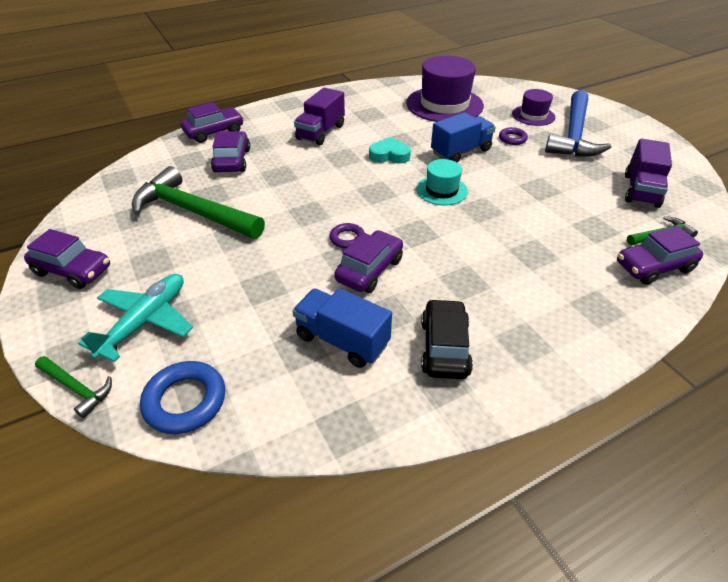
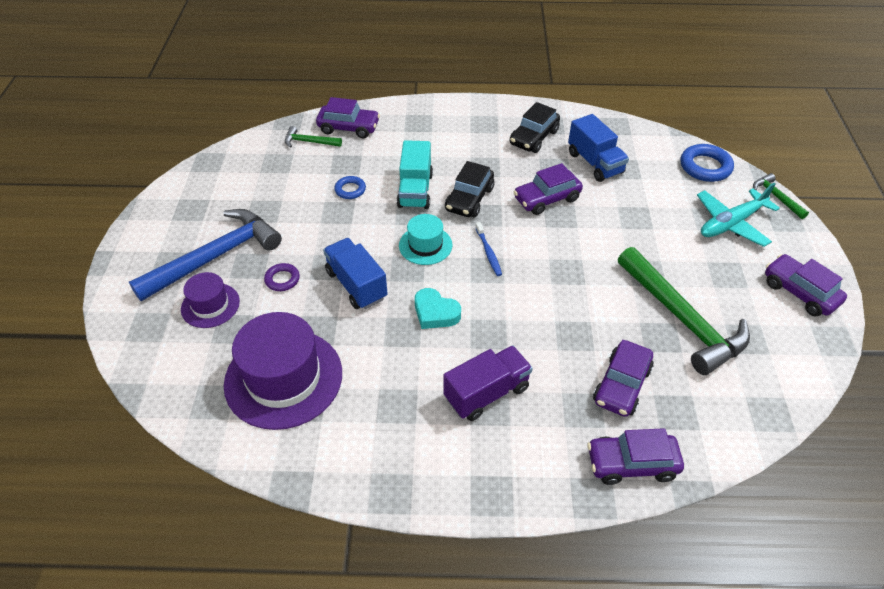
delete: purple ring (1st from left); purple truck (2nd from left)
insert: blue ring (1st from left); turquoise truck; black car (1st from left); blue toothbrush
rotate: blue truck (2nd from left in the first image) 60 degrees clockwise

PROBLEM STATEMENT: From the first line to the last, transcribe the listing exactly; skip the pictures.

ANSWER TO THIS TASK:
delete: purple ring (1st from left); purple truck (2nd from left)
insert: blue ring (1st from left); turquoise truck; black car (1st from left); blue toothbrush
rotate: blue truck (2nd from left in the first image) 60 degrees clockwise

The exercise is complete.